*** Opening of Input data ***
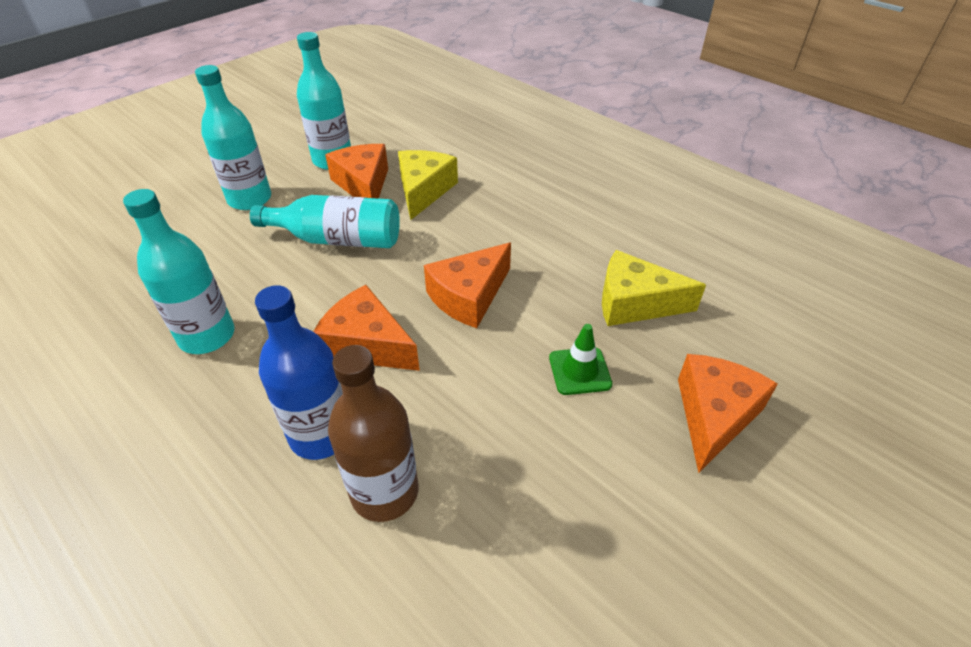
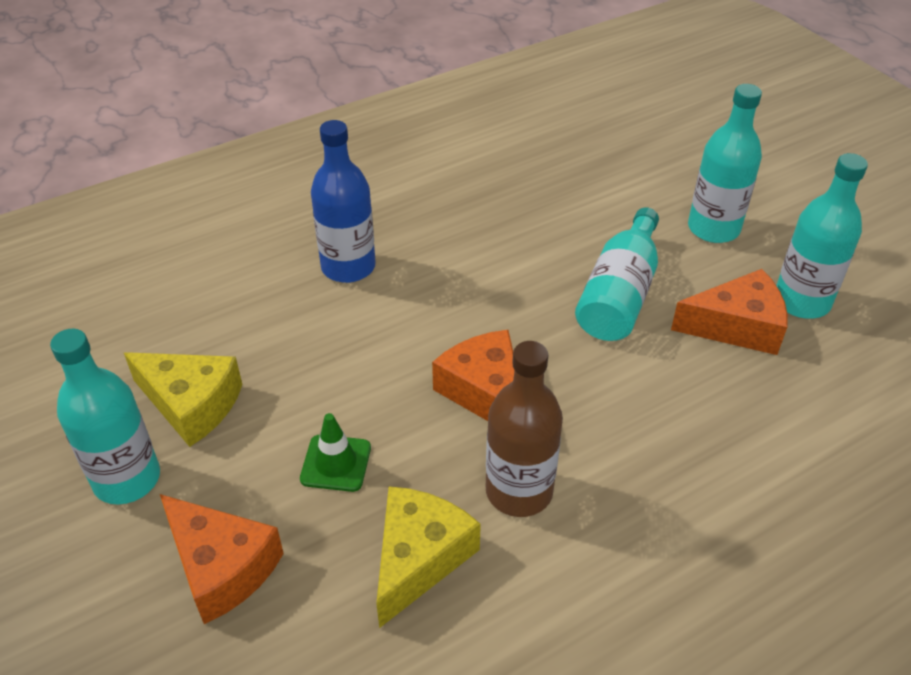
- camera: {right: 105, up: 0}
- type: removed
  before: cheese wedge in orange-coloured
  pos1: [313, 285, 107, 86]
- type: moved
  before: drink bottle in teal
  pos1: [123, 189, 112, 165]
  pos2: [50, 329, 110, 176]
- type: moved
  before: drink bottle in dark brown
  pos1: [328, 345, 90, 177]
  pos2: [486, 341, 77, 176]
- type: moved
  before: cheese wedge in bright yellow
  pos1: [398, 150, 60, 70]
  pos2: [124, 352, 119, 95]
*** Close of Input data ***
*** Opening of Input data ***
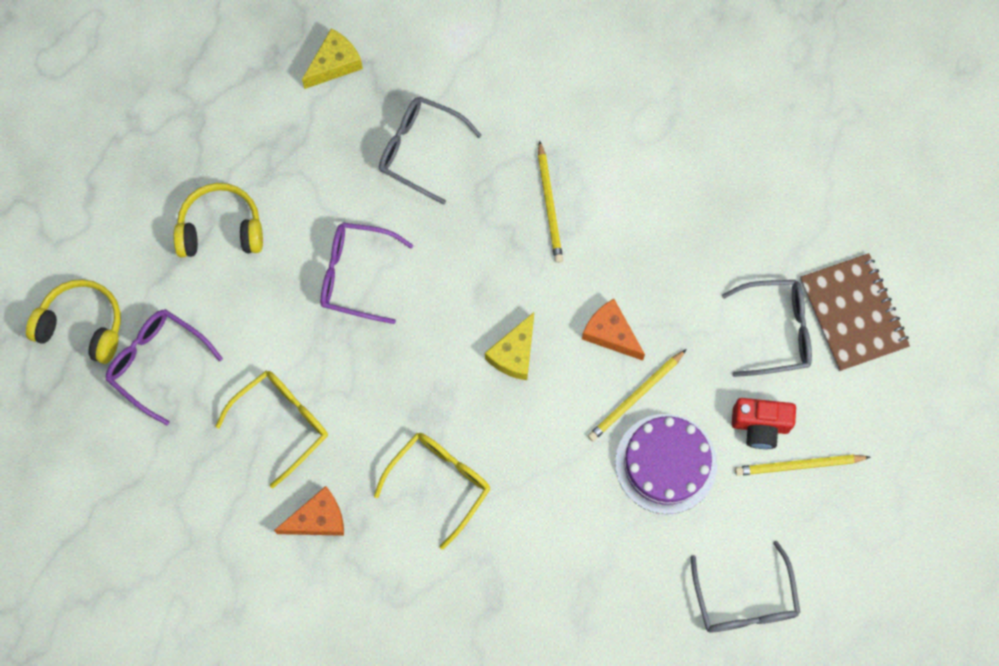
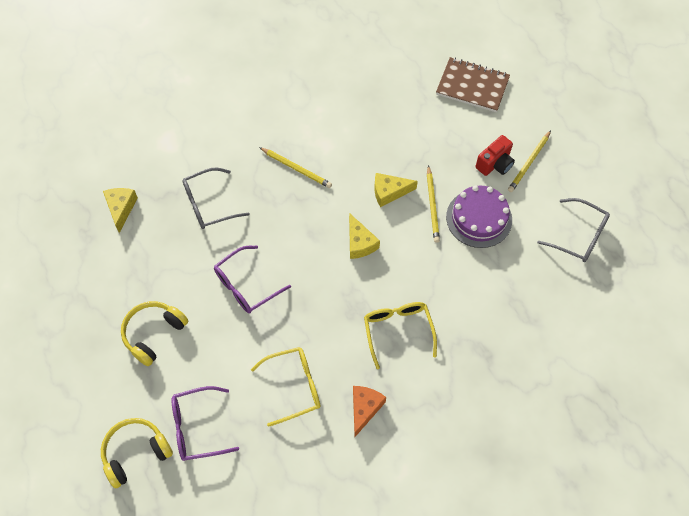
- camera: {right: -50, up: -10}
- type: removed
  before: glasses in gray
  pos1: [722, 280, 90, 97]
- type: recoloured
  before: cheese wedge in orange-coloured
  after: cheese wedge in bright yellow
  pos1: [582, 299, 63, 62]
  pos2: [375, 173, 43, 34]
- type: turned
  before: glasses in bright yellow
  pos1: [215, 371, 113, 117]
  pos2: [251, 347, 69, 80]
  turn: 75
*** Close of Input data ***
Assigned task =>
Go through the records above. Copy each line in which the string "glasses" appears.

Expected output =>
  before: glasses in gray
  before: glasses in bright yellow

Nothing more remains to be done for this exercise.